**WORK ORDER**:
Will you output the entries below exactly, skipping every image they contain?

===== GIVEN RECORDS =====

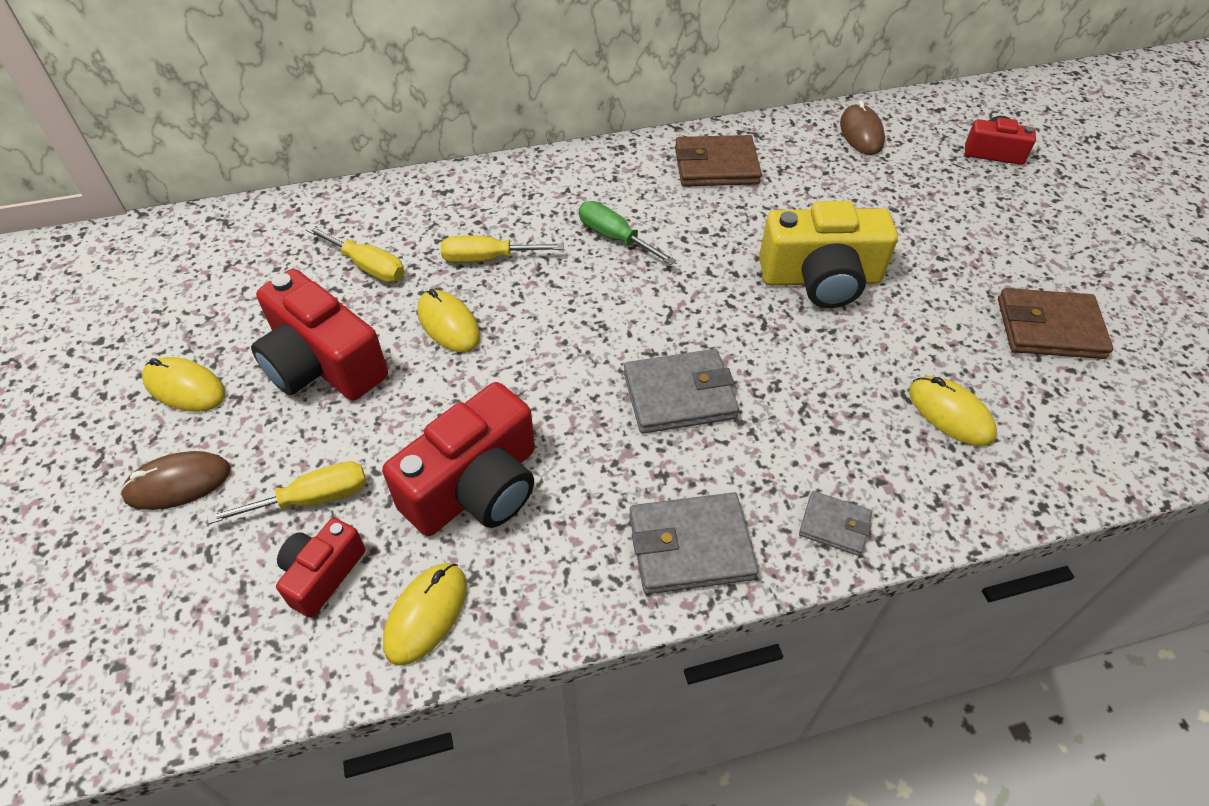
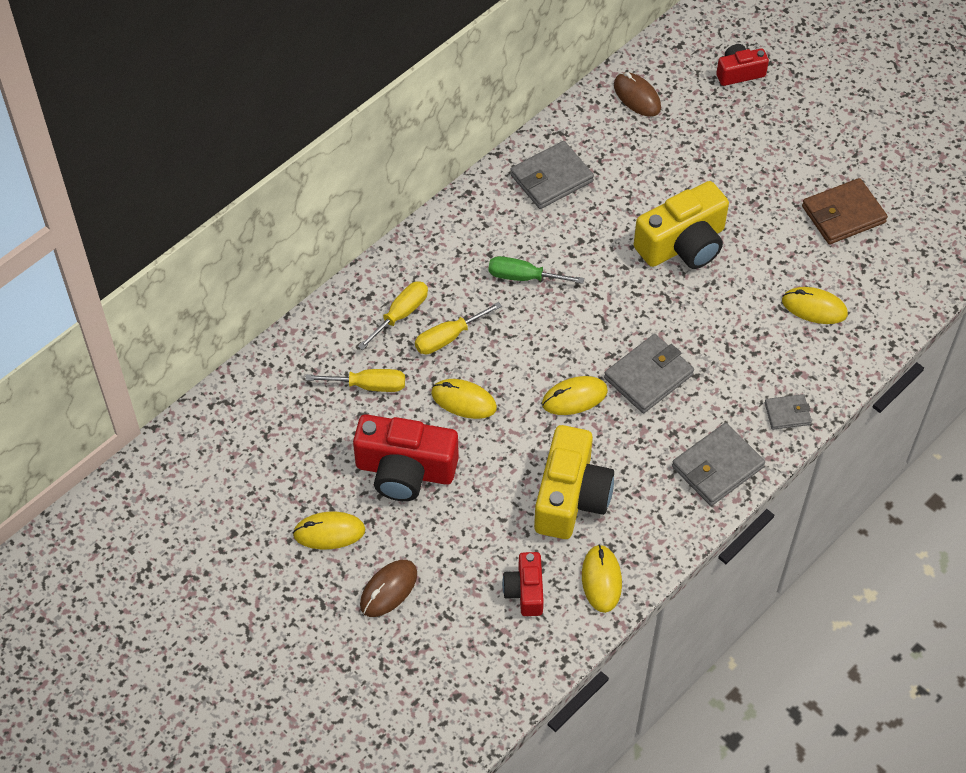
camera: 30 degrees left, 5 degrees up
(313, 499) = (480, 554): yellow screwdriver -> yellow screwdriver (401, 314)
(476, 487) = (571, 497): red camera -> yellow camera
(573, 377) = (574, 397): none -> yellow mouse
(716, 166) = (551, 178): brown wallet -> grey wallet

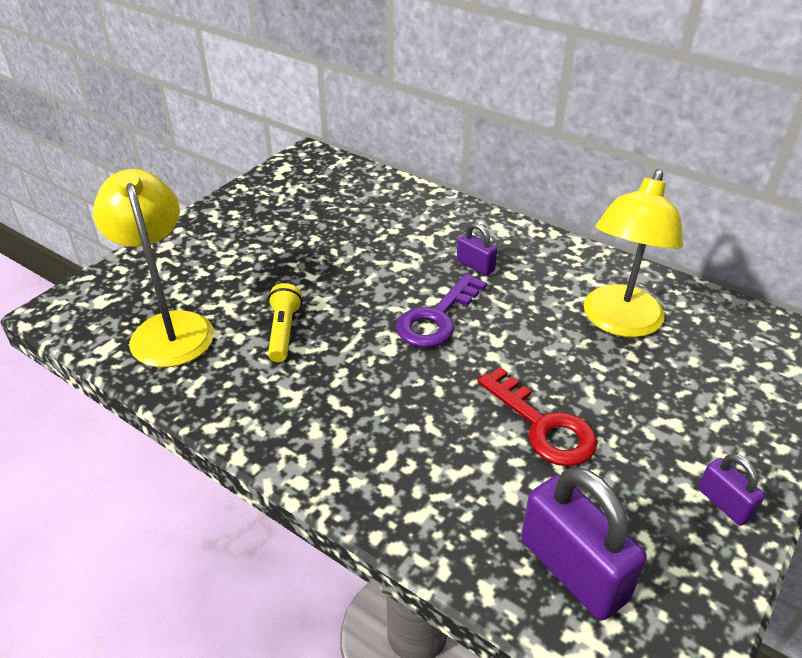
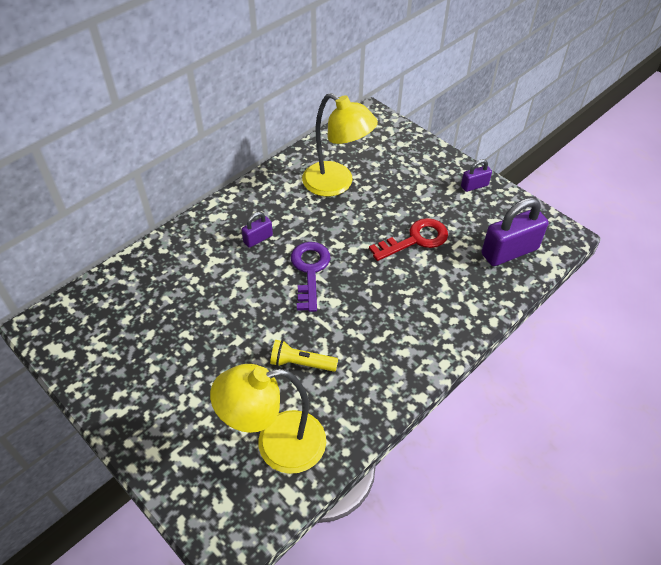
camera: 80 degrees left, 10 degrees up
(437, 318) = (310, 270): purple key -> purple key turned 135 degrees counterclockwise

=====

**RESPONSE BELOW**:
camera: 30 degrees left, 5 degrees up
(313, 499) = (480, 554): yellow screwdriver -> yellow screwdriver (401, 314)
(476, 487) = (571, 497): red camera -> yellow camera
(573, 377) = (574, 397): none -> yellow mouse
(716, 166) = (551, 178): brown wallet -> grey wallet

camera: 80 degrees left, 10 degrees up
(437, 318) = (310, 270): purple key -> purple key turned 135 degrees counterclockwise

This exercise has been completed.